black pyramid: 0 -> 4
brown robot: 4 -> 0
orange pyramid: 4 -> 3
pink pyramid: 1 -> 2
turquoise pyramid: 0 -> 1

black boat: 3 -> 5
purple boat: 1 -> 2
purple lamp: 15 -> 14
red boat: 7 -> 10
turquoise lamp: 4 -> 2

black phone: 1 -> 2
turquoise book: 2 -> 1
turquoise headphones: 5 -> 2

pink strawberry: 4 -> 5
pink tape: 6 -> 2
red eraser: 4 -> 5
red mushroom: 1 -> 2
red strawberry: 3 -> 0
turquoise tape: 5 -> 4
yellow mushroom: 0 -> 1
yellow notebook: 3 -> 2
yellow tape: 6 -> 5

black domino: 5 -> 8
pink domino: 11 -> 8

# # # # #

What you are asked to do: Write the data out again in full and exactly.

Output of the task:
black pyramid: 0 -> 4
brown robot: 4 -> 0
orange pyramid: 4 -> 3
pink pyramid: 1 -> 2
turquoise pyramid: 0 -> 1

black boat: 3 -> 5
purple boat: 1 -> 2
purple lamp: 15 -> 14
red boat: 7 -> 10
turquoise lamp: 4 -> 2

black phone: 1 -> 2
turquoise book: 2 -> 1
turquoise headphones: 5 -> 2

pink strawberry: 4 -> 5
pink tape: 6 -> 2
red eraser: 4 -> 5
red mushroom: 1 -> 2
red strawberry: 3 -> 0
turquoise tape: 5 -> 4
yellow mushroom: 0 -> 1
yellow notebook: 3 -> 2
yellow tape: 6 -> 5

black domino: 5 -> 8
pink domino: 11 -> 8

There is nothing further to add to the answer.